▶ _EXERCISE_
Skip the pictures and give back the rest of the listing exactly.

▶ _EXERCISE INPUT_
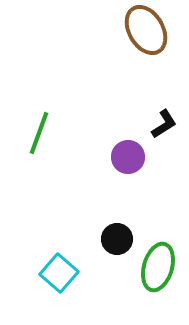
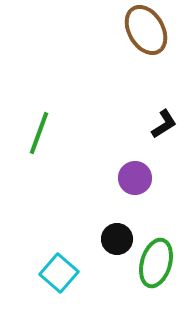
purple circle: moved 7 px right, 21 px down
green ellipse: moved 2 px left, 4 px up
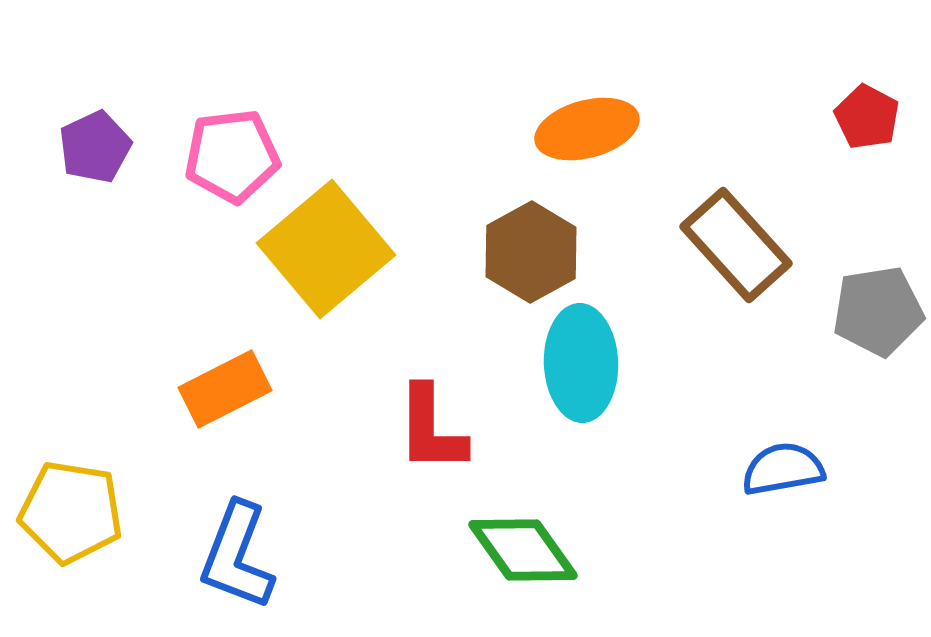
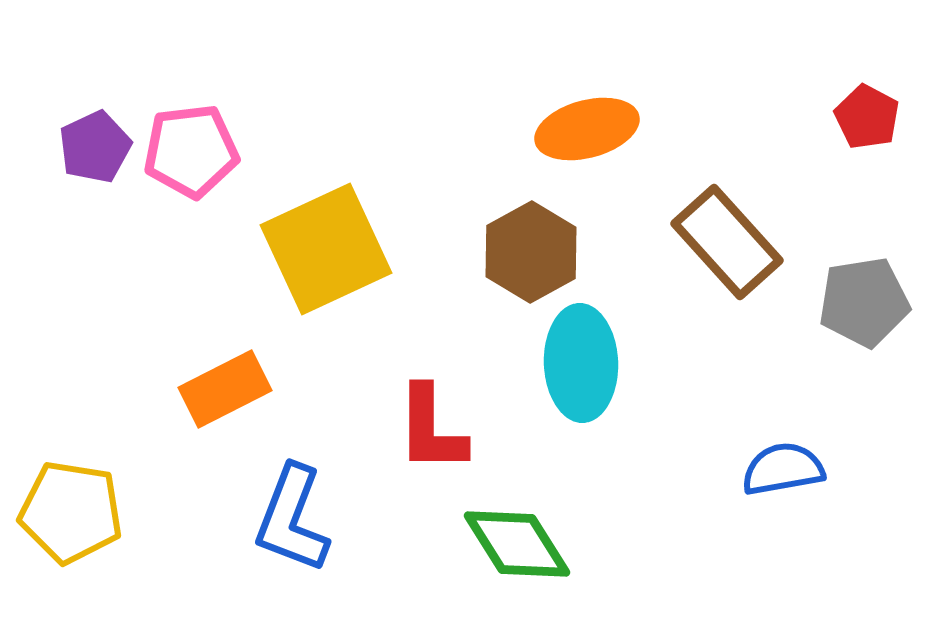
pink pentagon: moved 41 px left, 5 px up
brown rectangle: moved 9 px left, 3 px up
yellow square: rotated 15 degrees clockwise
gray pentagon: moved 14 px left, 9 px up
green diamond: moved 6 px left, 6 px up; rotated 3 degrees clockwise
blue L-shape: moved 55 px right, 37 px up
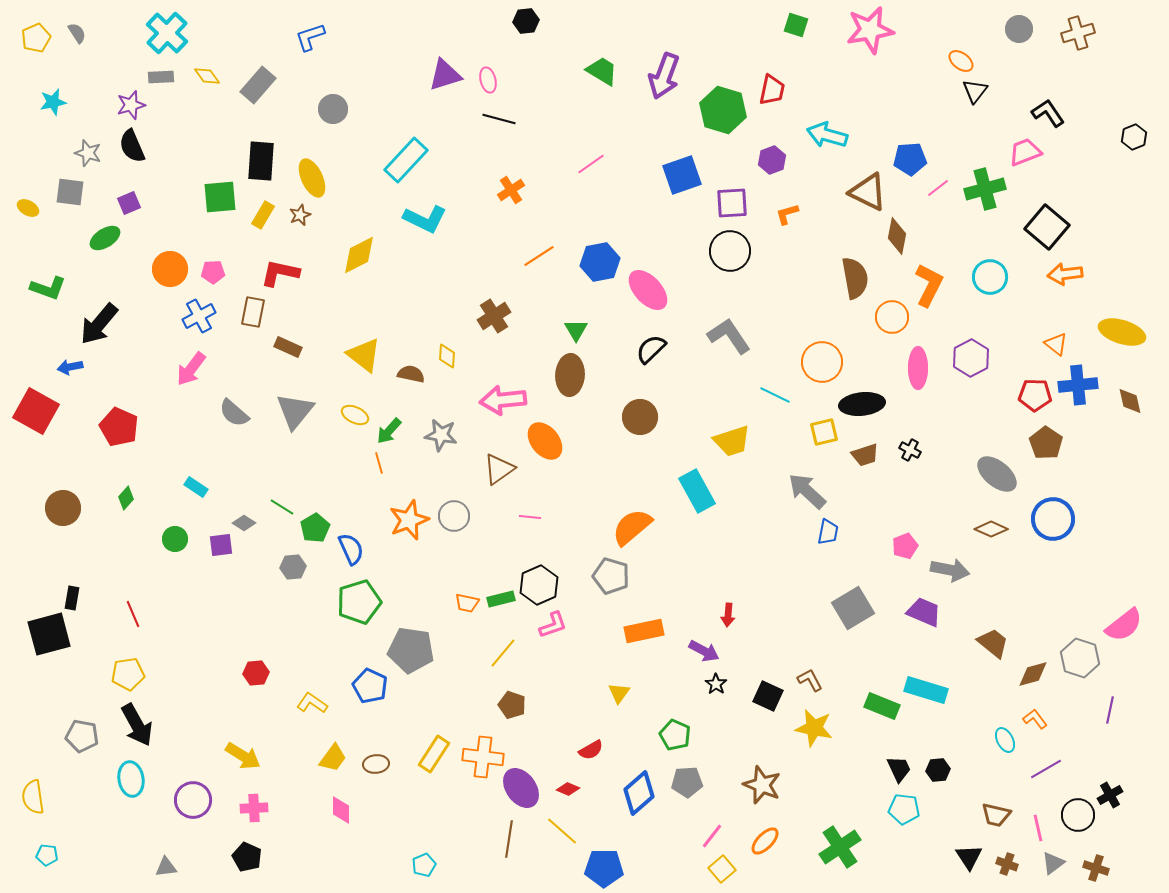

▶ _TASK ANSWER_
purple circle: moved 7 px right, 21 px down
green ellipse: moved 2 px left, 4 px up
pink pentagon: moved 41 px left, 5 px up
brown rectangle: moved 9 px left, 3 px up
yellow square: rotated 15 degrees clockwise
gray pentagon: moved 14 px left, 9 px up
green diamond: moved 6 px left, 6 px up; rotated 3 degrees clockwise
blue L-shape: moved 55 px right, 37 px up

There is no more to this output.